*Task description:*
When you print the records, keep every line identical to the original.
Working data below:
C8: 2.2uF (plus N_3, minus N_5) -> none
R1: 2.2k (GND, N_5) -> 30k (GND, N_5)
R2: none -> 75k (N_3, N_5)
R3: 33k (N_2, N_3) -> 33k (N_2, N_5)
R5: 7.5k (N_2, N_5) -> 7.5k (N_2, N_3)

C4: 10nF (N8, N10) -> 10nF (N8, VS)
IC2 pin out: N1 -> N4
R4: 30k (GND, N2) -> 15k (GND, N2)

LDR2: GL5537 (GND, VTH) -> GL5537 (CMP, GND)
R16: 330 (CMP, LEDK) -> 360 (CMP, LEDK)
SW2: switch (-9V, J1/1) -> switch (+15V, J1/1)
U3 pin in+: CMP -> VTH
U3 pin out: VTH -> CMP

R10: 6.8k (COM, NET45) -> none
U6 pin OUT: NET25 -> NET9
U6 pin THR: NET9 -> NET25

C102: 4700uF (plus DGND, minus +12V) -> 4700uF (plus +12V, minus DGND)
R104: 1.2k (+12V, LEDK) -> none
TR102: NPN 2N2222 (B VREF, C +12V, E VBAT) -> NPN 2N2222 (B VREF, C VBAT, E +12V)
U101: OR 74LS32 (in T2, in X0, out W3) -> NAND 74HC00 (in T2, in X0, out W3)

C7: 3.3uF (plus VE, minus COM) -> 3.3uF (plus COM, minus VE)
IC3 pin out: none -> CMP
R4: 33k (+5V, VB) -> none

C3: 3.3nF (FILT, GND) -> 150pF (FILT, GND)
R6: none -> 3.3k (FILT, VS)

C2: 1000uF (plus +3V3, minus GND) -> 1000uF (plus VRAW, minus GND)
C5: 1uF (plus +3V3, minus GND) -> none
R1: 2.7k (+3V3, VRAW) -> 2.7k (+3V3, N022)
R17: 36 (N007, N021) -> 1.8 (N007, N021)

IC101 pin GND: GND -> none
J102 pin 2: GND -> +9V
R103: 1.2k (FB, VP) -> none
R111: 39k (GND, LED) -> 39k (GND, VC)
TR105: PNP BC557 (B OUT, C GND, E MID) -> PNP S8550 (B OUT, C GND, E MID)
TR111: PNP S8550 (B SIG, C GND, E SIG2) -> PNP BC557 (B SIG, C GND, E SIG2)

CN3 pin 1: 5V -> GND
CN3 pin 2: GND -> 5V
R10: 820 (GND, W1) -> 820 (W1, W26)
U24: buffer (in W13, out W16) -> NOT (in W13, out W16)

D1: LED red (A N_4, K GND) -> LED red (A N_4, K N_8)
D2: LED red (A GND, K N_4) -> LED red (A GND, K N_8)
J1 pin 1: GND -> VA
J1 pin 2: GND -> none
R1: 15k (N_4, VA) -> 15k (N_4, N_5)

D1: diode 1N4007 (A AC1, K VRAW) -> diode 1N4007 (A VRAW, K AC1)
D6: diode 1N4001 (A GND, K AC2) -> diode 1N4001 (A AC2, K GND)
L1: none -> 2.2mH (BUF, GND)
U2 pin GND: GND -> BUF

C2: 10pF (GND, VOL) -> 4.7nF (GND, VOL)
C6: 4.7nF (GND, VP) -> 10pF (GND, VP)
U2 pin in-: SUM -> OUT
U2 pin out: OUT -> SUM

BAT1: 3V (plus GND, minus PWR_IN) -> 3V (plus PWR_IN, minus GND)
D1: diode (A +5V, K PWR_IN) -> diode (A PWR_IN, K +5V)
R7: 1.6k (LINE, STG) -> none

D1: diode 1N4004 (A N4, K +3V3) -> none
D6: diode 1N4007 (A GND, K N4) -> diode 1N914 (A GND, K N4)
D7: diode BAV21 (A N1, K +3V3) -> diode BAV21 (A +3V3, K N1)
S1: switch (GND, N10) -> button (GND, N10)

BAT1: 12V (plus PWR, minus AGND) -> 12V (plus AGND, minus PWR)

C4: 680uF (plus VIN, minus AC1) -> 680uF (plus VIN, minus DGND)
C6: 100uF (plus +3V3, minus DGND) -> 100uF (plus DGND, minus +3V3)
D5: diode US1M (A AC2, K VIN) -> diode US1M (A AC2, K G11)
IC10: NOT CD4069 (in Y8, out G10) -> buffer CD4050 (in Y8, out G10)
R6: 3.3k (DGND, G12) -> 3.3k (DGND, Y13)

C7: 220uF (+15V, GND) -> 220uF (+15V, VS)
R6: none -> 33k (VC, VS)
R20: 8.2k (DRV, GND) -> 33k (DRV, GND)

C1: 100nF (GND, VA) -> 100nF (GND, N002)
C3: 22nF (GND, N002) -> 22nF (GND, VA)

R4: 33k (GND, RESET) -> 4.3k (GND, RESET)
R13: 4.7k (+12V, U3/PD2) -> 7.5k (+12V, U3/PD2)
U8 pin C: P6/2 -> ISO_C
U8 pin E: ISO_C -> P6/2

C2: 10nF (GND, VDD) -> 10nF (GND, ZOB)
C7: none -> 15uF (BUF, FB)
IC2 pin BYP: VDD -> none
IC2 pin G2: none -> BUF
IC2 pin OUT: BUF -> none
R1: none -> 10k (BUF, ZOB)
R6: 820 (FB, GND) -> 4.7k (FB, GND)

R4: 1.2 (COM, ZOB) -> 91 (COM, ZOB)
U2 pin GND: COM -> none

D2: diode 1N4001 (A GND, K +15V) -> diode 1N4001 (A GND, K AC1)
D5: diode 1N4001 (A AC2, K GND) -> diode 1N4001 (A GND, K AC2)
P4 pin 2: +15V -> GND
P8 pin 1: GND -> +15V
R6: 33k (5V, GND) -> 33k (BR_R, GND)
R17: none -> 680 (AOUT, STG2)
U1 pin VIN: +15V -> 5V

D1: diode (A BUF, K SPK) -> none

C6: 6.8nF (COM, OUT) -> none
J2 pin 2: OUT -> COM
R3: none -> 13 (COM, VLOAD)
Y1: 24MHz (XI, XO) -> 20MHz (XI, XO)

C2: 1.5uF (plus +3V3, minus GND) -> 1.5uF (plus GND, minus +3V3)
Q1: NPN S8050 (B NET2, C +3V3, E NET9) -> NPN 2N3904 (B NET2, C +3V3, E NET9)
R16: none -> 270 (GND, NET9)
End of Working data.
*Task solution:*
C8: 2.2uF (plus N_3, minus N_5) -> none
R1: 2.2k (GND, N_5) -> 30k (GND, N_5)
R2: none -> 75k (N_3, N_5)
R3: 33k (N_2, N_3) -> 33k (N_2, N_5)
R5: 7.5k (N_2, N_5) -> 7.5k (N_2, N_3)

C4: 10nF (N8, N10) -> 10nF (N8, VS)
IC2 pin out: N1 -> N4
R4: 30k (GND, N2) -> 15k (GND, N2)

LDR2: GL5537 (GND, VTH) -> GL5537 (CMP, GND)
R16: 330 (CMP, LEDK) -> 360 (CMP, LEDK)
SW2: switch (-9V, J1/1) -> switch (+15V, J1/1)
U3 pin in+: CMP -> VTH
U3 pin out: VTH -> CMP

R10: 6.8k (COM, NET45) -> none
U6 pin OUT: NET25 -> NET9
U6 pin THR: NET9 -> NET25

C102: 4700uF (plus DGND, minus +12V) -> 4700uF (plus +12V, minus DGND)
R104: 1.2k (+12V, LEDK) -> none
TR102: NPN 2N2222 (B VREF, C +12V, E VBAT) -> NPN 2N2222 (B VREF, C VBAT, E +12V)
U101: OR 74LS32 (in T2, in X0, out W3) -> NAND 74HC00 (in T2, in X0, out W3)

C7: 3.3uF (plus VE, minus COM) -> 3.3uF (plus COM, minus VE)
IC3 pin out: none -> CMP
R4: 33k (+5V, VB) -> none

C3: 3.3nF (FILT, GND) -> 150pF (FILT, GND)
R6: none -> 3.3k (FILT, VS)

C2: 1000uF (plus +3V3, minus GND) -> 1000uF (plus VRAW, minus GND)
C5: 1uF (plus +3V3, minus GND) -> none
R1: 2.7k (+3V3, VRAW) -> 2.7k (+3V3, N022)
R17: 36 (N007, N021) -> 1.8 (N007, N021)

IC101 pin GND: GND -> none
J102 pin 2: GND -> +9V
R103: 1.2k (FB, VP) -> none
R111: 39k (GND, LED) -> 39k (GND, VC)
TR105: PNP BC557 (B OUT, C GND, E MID) -> PNP S8550 (B OUT, C GND, E MID)
TR111: PNP S8550 (B SIG, C GND, E SIG2) -> PNP BC557 (B SIG, C GND, E SIG2)

CN3 pin 1: 5V -> GND
CN3 pin 2: GND -> 5V
R10: 820 (GND, W1) -> 820 (W1, W26)
U24: buffer (in W13, out W16) -> NOT (in W13, out W16)

D1: LED red (A N_4, K GND) -> LED red (A N_4, K N_8)
D2: LED red (A GND, K N_4) -> LED red (A GND, K N_8)
J1 pin 1: GND -> VA
J1 pin 2: GND -> none
R1: 15k (N_4, VA) -> 15k (N_4, N_5)

D1: diode 1N4007 (A AC1, K VRAW) -> diode 1N4007 (A VRAW, K AC1)
D6: diode 1N4001 (A GND, K AC2) -> diode 1N4001 (A AC2, K GND)
L1: none -> 2.2mH (BUF, GND)
U2 pin GND: GND -> BUF

C2: 10pF (GND, VOL) -> 4.7nF (GND, VOL)
C6: 4.7nF (GND, VP) -> 10pF (GND, VP)
U2 pin in-: SUM -> OUT
U2 pin out: OUT -> SUM

BAT1: 3V (plus GND, minus PWR_IN) -> 3V (plus PWR_IN, minus GND)
D1: diode (A +5V, K PWR_IN) -> diode (A PWR_IN, K +5V)
R7: 1.6k (LINE, STG) -> none

D1: diode 1N4004 (A N4, K +3V3) -> none
D6: diode 1N4007 (A GND, K N4) -> diode 1N914 (A GND, K N4)
D7: diode BAV21 (A N1, K +3V3) -> diode BAV21 (A +3V3, K N1)
S1: switch (GND, N10) -> button (GND, N10)

BAT1: 12V (plus PWR, minus AGND) -> 12V (plus AGND, minus PWR)

C4: 680uF (plus VIN, minus AC1) -> 680uF (plus VIN, minus DGND)
C6: 100uF (plus +3V3, minus DGND) -> 100uF (plus DGND, minus +3V3)
D5: diode US1M (A AC2, K VIN) -> diode US1M (A AC2, K G11)
IC10: NOT CD4069 (in Y8, out G10) -> buffer CD4050 (in Y8, out G10)
R6: 3.3k (DGND, G12) -> 3.3k (DGND, Y13)

C7: 220uF (+15V, GND) -> 220uF (+15V, VS)
R6: none -> 33k (VC, VS)
R20: 8.2k (DRV, GND) -> 33k (DRV, GND)

C1: 100nF (GND, VA) -> 100nF (GND, N002)
C3: 22nF (GND, N002) -> 22nF (GND, VA)

R4: 33k (GND, RESET) -> 4.3k (GND, RESET)
R13: 4.7k (+12V, U3/PD2) -> 7.5k (+12V, U3/PD2)
U8 pin C: P6/2 -> ISO_C
U8 pin E: ISO_C -> P6/2

C2: 10nF (GND, VDD) -> 10nF (GND, ZOB)
C7: none -> 15uF (BUF, FB)
IC2 pin BYP: VDD -> none
IC2 pin G2: none -> BUF
IC2 pin OUT: BUF -> none
R1: none -> 10k (BUF, ZOB)
R6: 820 (FB, GND) -> 4.7k (FB, GND)

R4: 1.2 (COM, ZOB) -> 91 (COM, ZOB)
U2 pin GND: COM -> none

D2: diode 1N4001 (A GND, K +15V) -> diode 1N4001 (A GND, K AC1)
D5: diode 1N4001 (A AC2, K GND) -> diode 1N4001 (A GND, K AC2)
P4 pin 2: +15V -> GND
P8 pin 1: GND -> +15V
R6: 33k (5V, GND) -> 33k (BR_R, GND)
R17: none -> 680 (AOUT, STG2)
U1 pin VIN: +15V -> 5V

D1: diode (A BUF, K SPK) -> none

C6: 6.8nF (COM, OUT) -> none
J2 pin 2: OUT -> COM
R3: none -> 13 (COM, VLOAD)
Y1: 24MHz (XI, XO) -> 20MHz (XI, XO)

C2: 1.5uF (plus +3V3, minus GND) -> 1.5uF (plus GND, minus +3V3)
Q1: NPN S8050 (B NET2, C +3V3, E NET9) -> NPN 2N3904 (B NET2, C +3V3, E NET9)
R16: none -> 270 (GND, NET9)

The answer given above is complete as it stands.